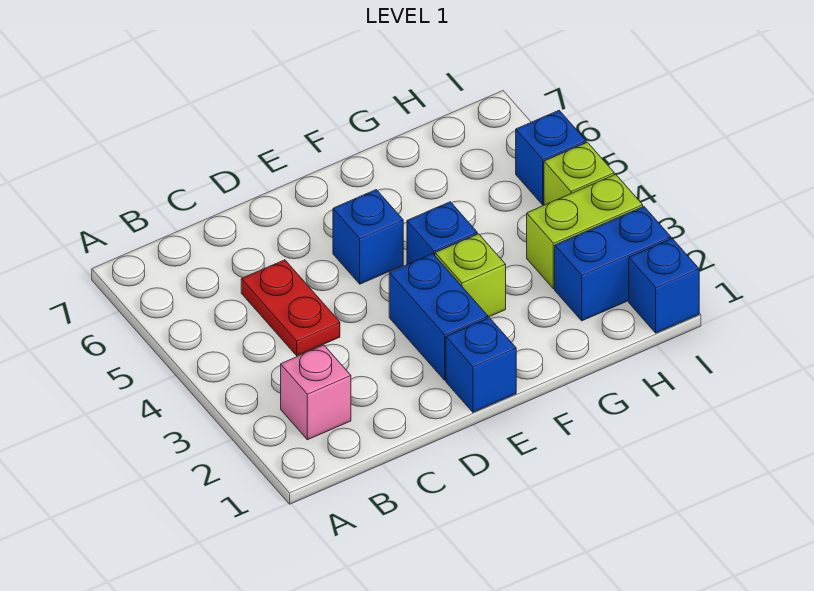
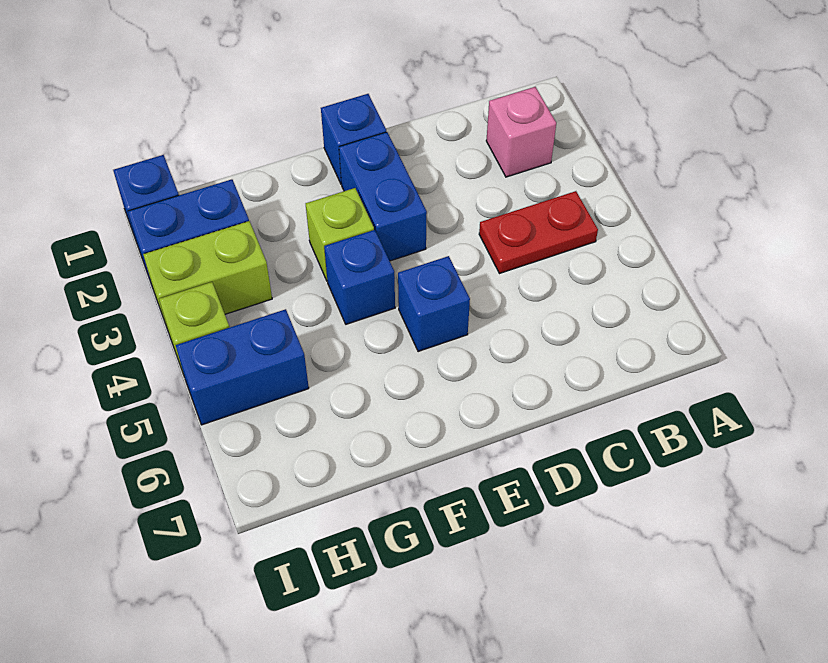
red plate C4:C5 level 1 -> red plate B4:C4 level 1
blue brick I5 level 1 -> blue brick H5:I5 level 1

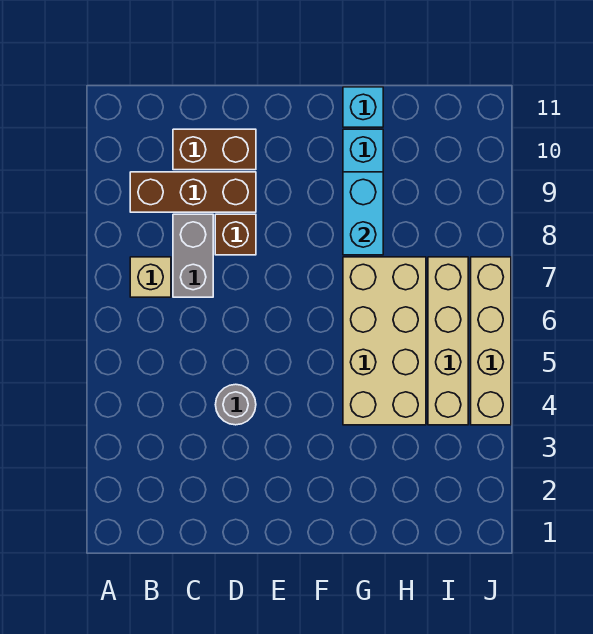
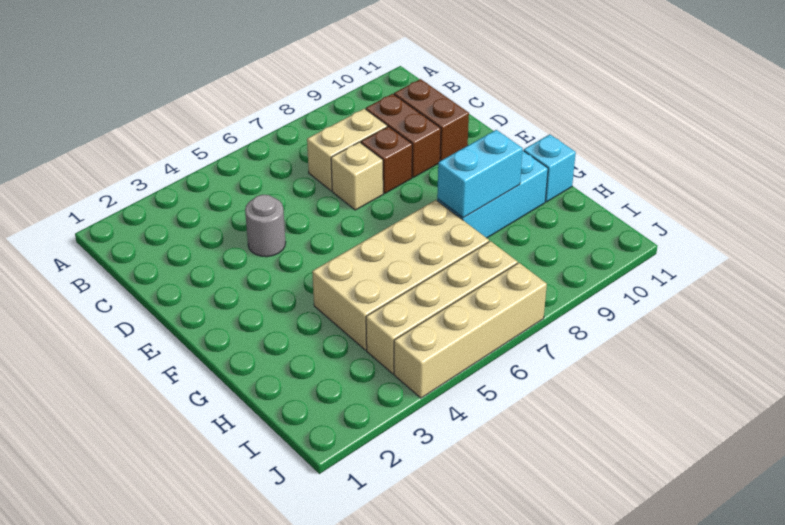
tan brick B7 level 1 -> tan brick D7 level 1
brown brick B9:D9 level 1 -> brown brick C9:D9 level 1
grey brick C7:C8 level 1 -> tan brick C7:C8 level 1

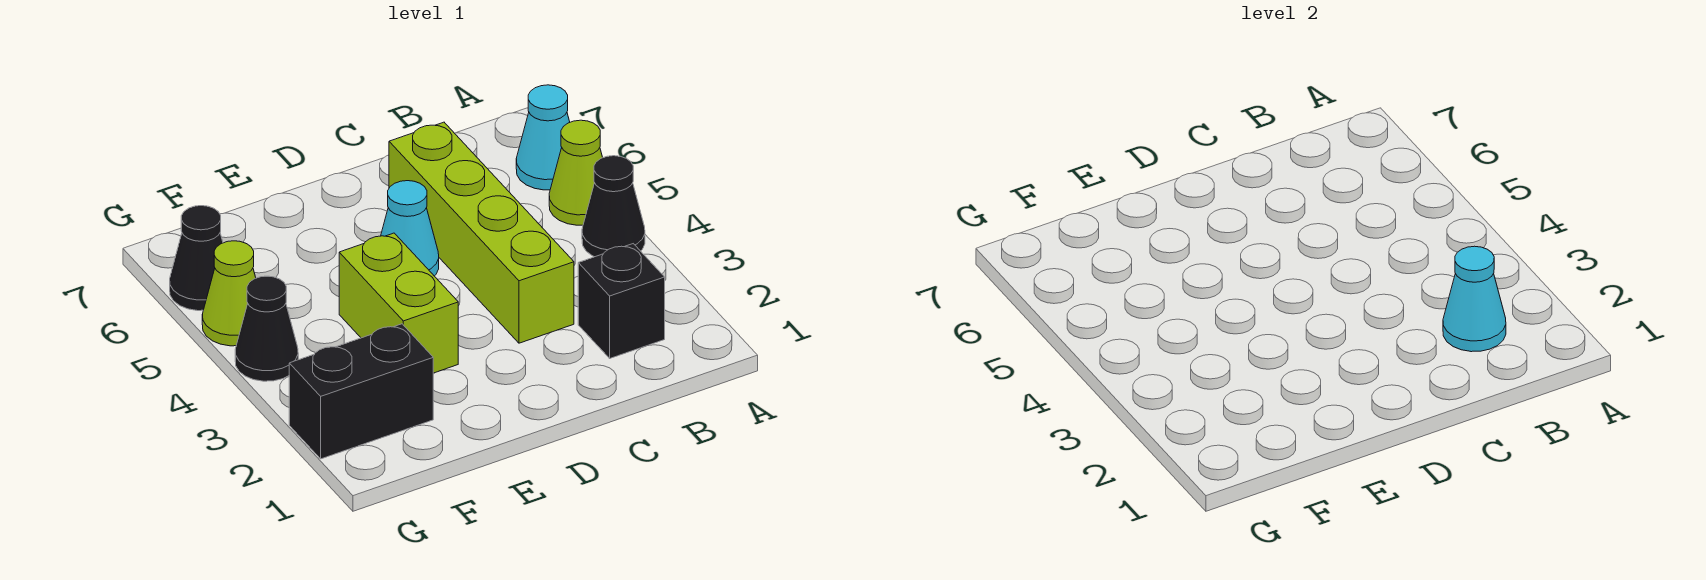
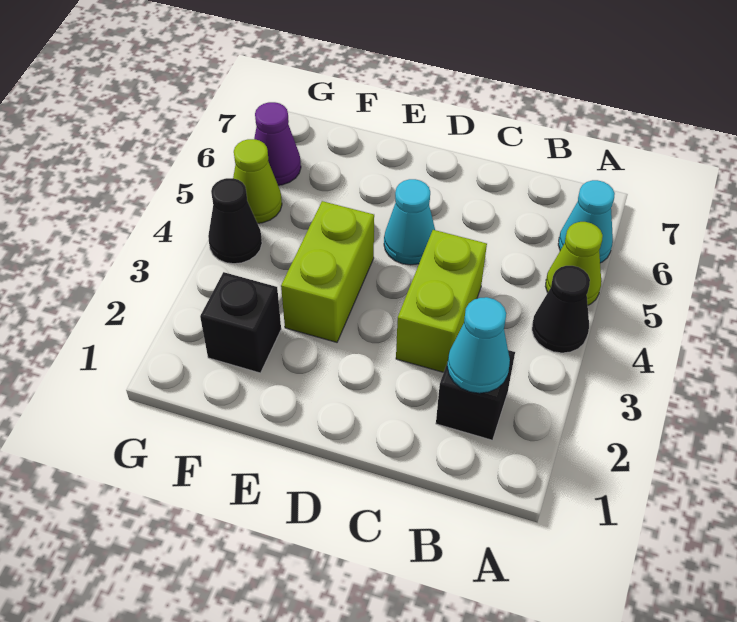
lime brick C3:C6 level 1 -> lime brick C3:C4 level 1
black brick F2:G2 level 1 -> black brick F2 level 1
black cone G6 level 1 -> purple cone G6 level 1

-------

Exactly how many lines of the records include "black"? Provide the number by itself.

2